- [Records supplied]

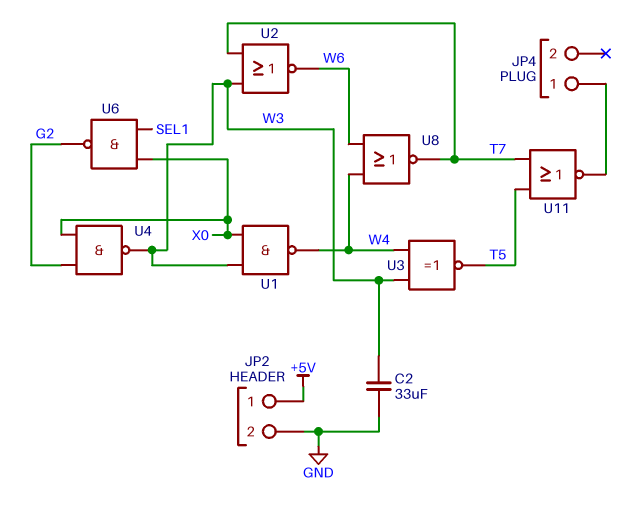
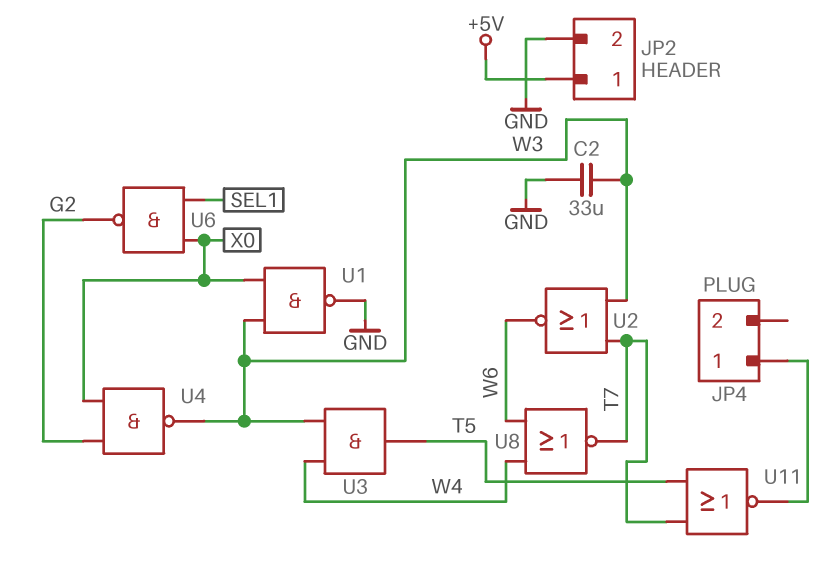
U1: NAND (in W3, in X0, out W4) -> NAND (in W3, in X0, out GND)
U3: XNOR (in W3, in W4, out T5) -> AND (in W3, in W4, out T5)

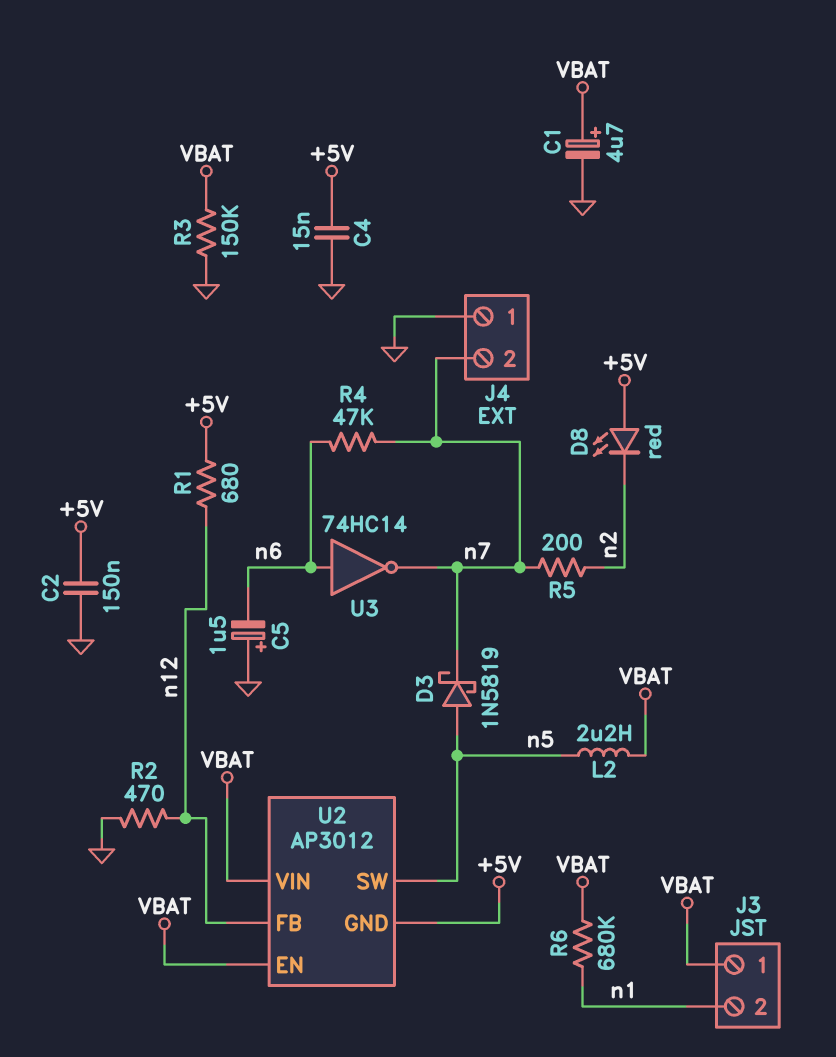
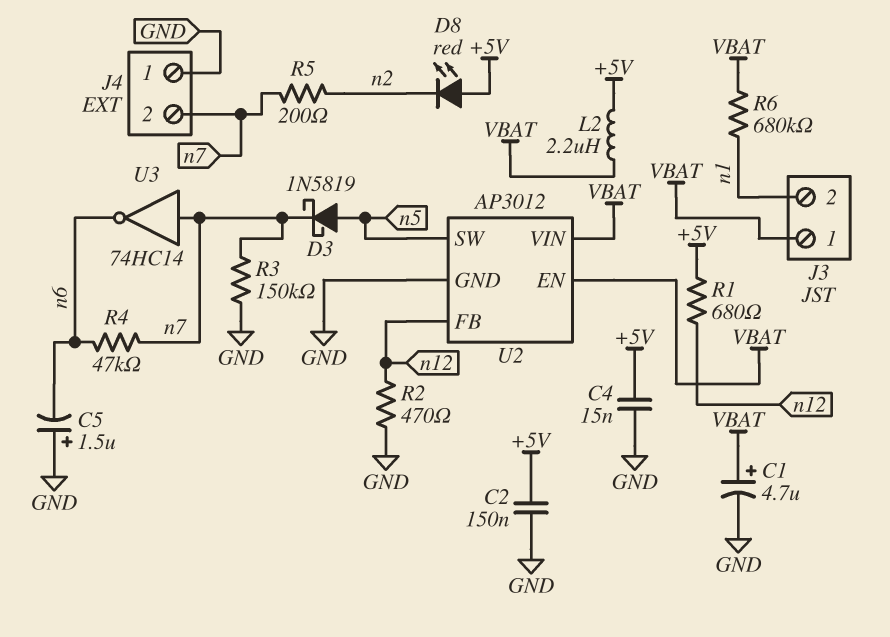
L2: 2.2uH (VBAT, n5) -> 2.2uH (+5V, VBAT)
R3: 150k (GND, VBAT) -> 150k (GND, n7)
U2 pin GND: +5V -> GND
U3: NOT 74HC14 (in n6, out n7) -> NOT 74HC14 (in n7, out n6)

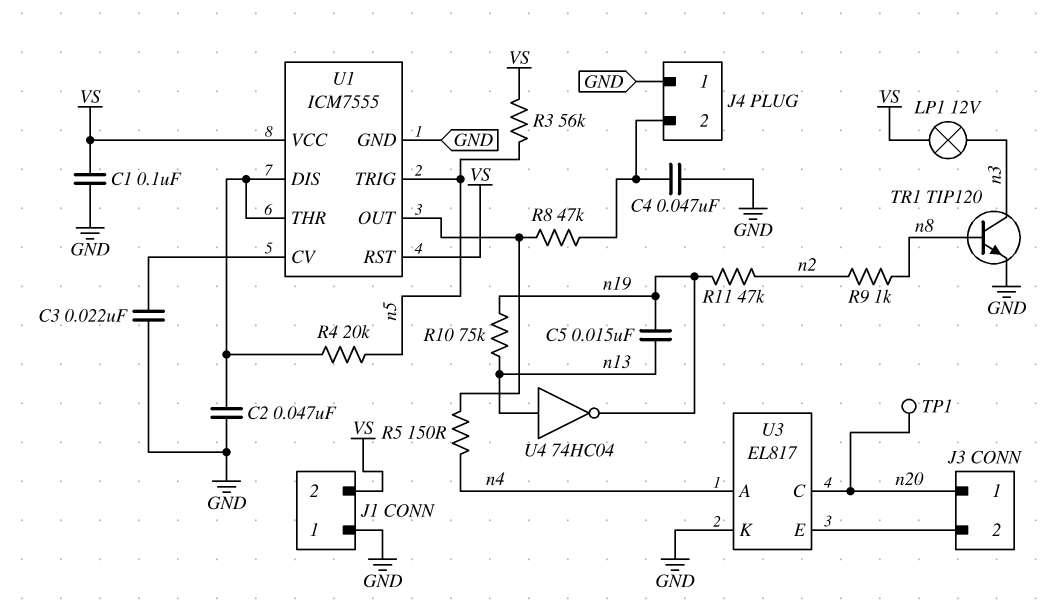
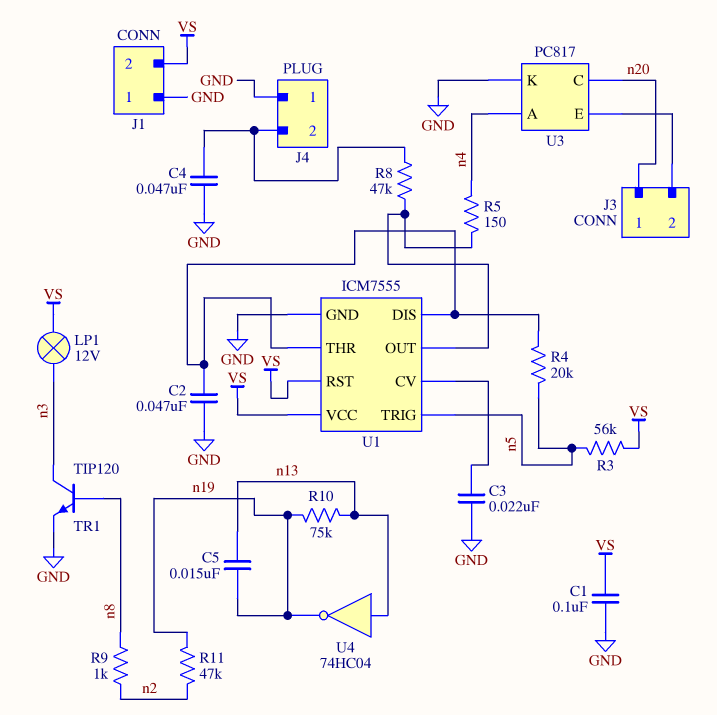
TP1: test point (n20) -> none
U3: EL817 -> PC817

- [Problem to solve]
Once the line containing "L2: 2.2uH (VBAT, n5) -> 2.2uH (+5V, VBAT)" is found, it and every line through the end of the records above should be output exactly, with no pictures.

- [Result of this exercise]
L2: 2.2uH (VBAT, n5) -> 2.2uH (+5V, VBAT)
R3: 150k (GND, VBAT) -> 150k (GND, n7)
U2 pin GND: +5V -> GND
U3: NOT 74HC14 (in n6, out n7) -> NOT 74HC14 (in n7, out n6)

TP1: test point (n20) -> none
U3: EL817 -> PC817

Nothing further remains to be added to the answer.